[Before and after difference data]
-=-=-

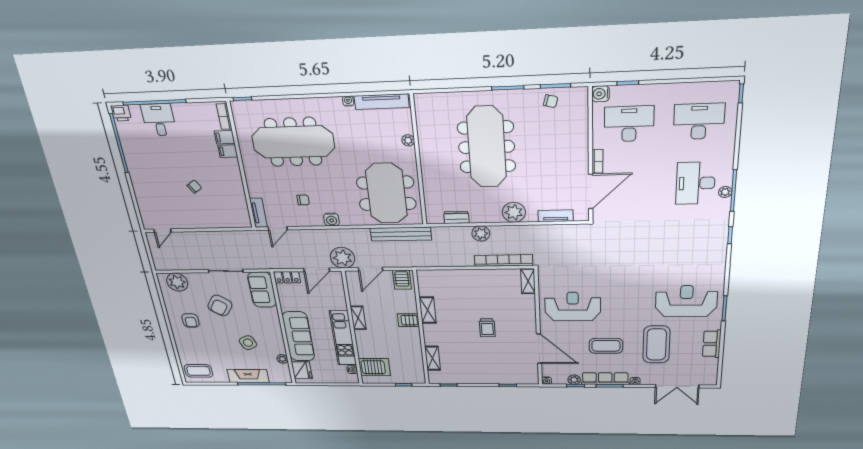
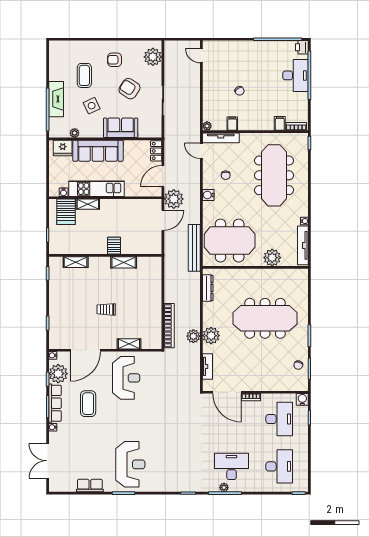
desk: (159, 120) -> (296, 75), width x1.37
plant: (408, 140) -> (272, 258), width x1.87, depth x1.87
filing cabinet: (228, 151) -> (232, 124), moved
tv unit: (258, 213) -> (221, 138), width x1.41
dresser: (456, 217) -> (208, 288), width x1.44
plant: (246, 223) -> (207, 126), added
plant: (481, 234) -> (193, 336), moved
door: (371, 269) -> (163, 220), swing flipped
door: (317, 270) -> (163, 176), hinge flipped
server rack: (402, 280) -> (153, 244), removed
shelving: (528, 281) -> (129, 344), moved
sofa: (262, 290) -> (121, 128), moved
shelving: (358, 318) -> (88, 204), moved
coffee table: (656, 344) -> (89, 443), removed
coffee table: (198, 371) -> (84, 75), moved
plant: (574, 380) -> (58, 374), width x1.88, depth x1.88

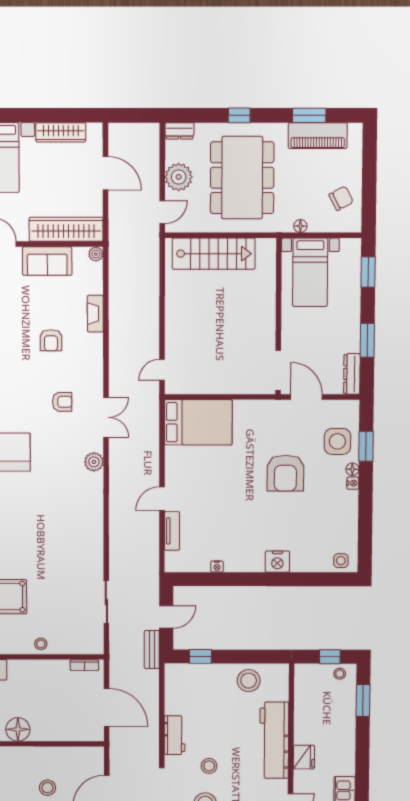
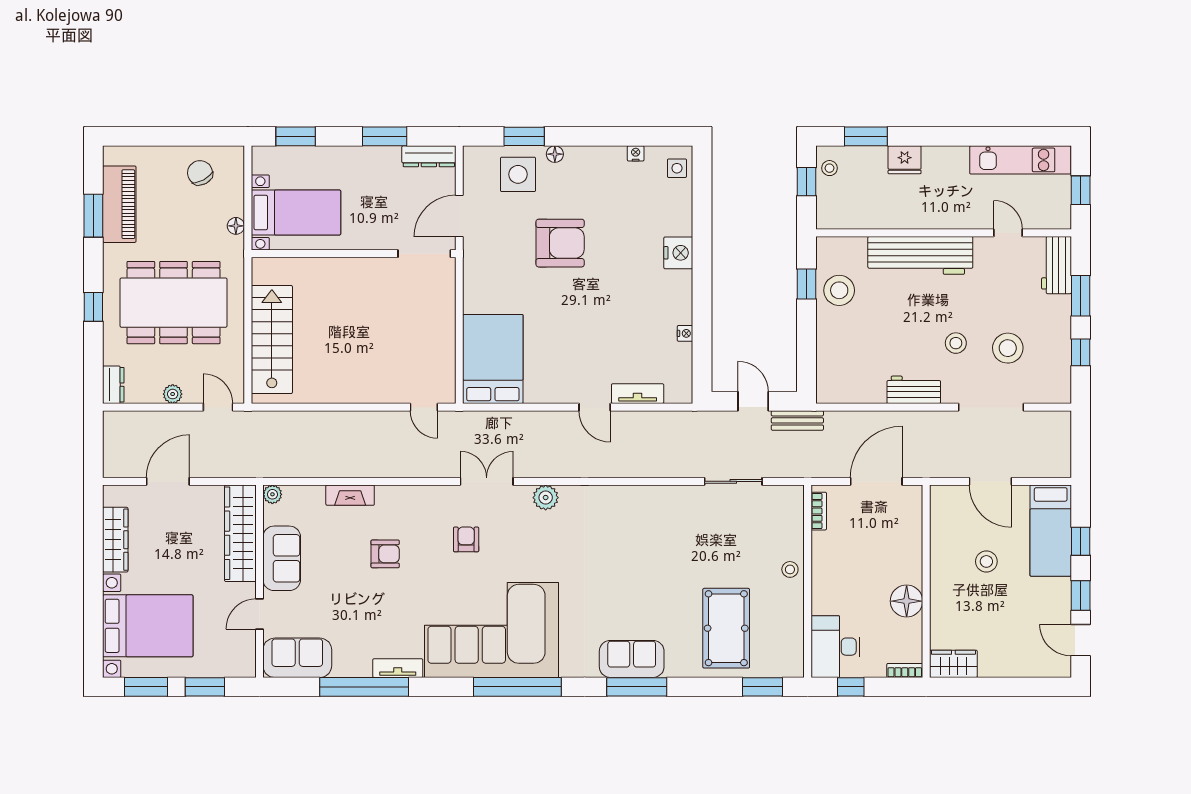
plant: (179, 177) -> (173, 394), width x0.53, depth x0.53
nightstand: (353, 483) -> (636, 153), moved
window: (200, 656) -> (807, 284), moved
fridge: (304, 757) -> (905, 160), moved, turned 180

-=-=-

_Exercise goal_
All lines that contain the word "door" must be copied from the records above.

_Result of the exercise_
door: (371, 269) -> (163, 220), swing flipped
door: (317, 270) -> (163, 176), hinge flipped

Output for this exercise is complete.